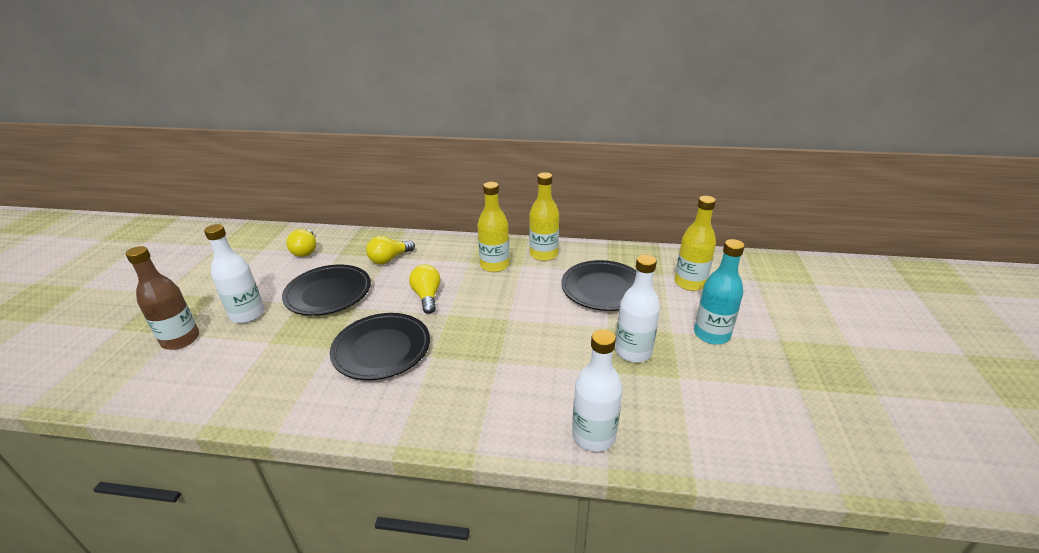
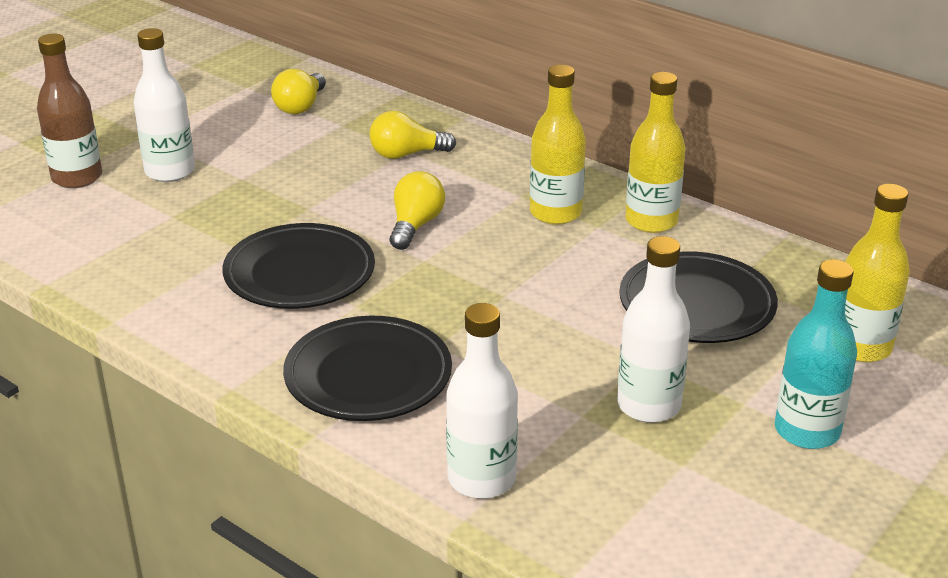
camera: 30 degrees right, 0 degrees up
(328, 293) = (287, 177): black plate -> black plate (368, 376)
****************
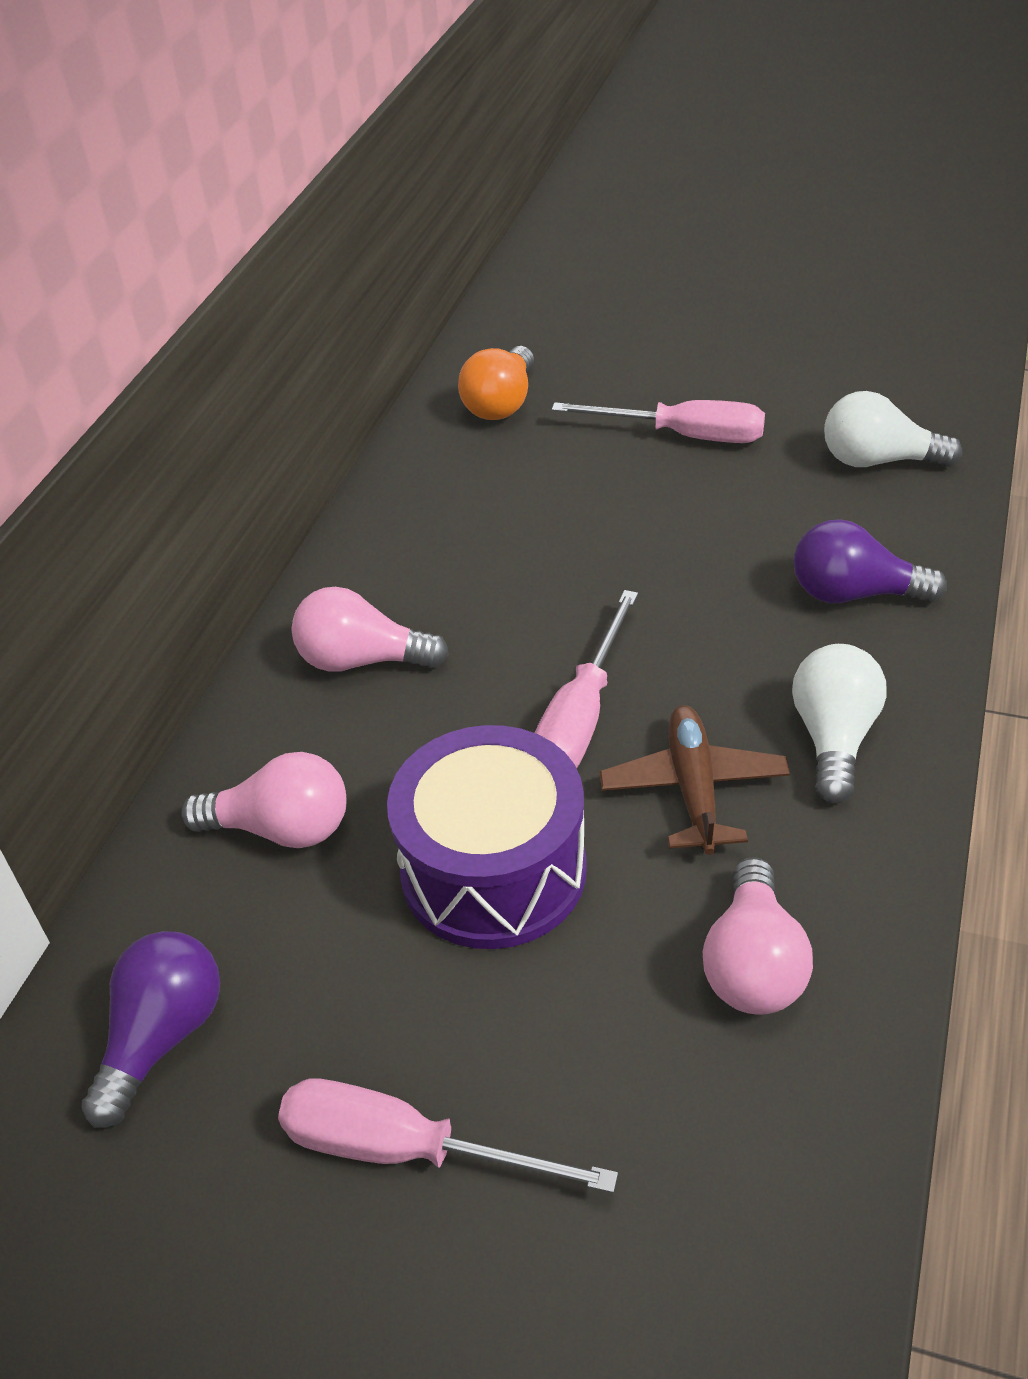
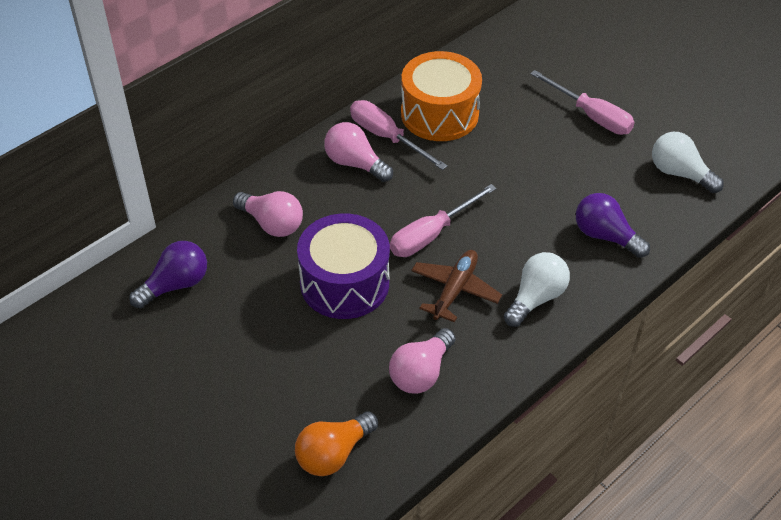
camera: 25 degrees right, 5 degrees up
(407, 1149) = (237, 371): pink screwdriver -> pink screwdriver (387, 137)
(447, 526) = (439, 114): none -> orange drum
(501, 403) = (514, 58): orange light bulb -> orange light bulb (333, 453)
****************
* _HOW TO COMPLETE THIS TASK_: From the material above, copy every line where the word "degrees" is found.

* _EXERCISE ANSWER_:
camera: 30 degrees right, 0 degrees up
camera: 25 degrees right, 5 degrees up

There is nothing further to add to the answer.